Data extracts —
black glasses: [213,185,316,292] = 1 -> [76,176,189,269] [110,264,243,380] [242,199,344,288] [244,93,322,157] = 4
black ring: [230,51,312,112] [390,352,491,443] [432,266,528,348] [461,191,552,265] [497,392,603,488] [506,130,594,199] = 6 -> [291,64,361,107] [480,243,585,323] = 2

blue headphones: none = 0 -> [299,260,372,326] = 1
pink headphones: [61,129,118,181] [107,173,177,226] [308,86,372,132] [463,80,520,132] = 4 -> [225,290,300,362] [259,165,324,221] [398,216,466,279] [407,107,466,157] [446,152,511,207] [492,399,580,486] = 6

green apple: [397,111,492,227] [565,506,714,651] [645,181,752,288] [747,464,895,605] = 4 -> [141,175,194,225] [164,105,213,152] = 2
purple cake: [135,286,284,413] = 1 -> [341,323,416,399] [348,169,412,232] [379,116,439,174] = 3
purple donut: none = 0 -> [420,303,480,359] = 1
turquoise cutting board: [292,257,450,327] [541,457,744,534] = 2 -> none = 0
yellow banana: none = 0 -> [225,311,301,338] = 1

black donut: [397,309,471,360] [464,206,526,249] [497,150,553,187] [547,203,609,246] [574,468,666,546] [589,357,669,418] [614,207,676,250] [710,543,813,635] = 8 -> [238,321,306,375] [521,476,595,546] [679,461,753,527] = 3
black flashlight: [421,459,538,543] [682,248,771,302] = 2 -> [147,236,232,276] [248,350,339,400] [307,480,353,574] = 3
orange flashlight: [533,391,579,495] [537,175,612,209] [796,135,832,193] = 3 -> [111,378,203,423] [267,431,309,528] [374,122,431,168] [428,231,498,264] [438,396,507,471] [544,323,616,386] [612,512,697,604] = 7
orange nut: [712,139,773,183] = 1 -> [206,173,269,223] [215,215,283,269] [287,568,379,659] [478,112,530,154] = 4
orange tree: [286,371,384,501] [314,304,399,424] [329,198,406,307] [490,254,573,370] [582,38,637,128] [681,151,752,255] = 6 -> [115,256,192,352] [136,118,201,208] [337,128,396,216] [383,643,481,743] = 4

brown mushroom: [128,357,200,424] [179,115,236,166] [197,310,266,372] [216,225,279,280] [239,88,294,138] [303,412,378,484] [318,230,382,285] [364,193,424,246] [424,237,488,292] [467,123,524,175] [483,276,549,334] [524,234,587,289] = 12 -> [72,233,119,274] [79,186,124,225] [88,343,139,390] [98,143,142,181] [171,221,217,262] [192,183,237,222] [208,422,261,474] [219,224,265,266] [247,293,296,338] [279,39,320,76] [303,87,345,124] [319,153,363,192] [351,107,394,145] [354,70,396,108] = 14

Prompt —
For the lines above, output exactly those from the line containing "black ring: [230,51,312,112]" through the line containing "blue headphones: none", and skip the others.

Completed exercise —
black ring: [230,51,312,112] [390,352,491,443] [432,266,528,348] [461,191,552,265] [497,392,603,488] [506,130,594,199] = 6 -> [291,64,361,107] [480,243,585,323] = 2

blue headphones: none = 0 -> [299,260,372,326] = 1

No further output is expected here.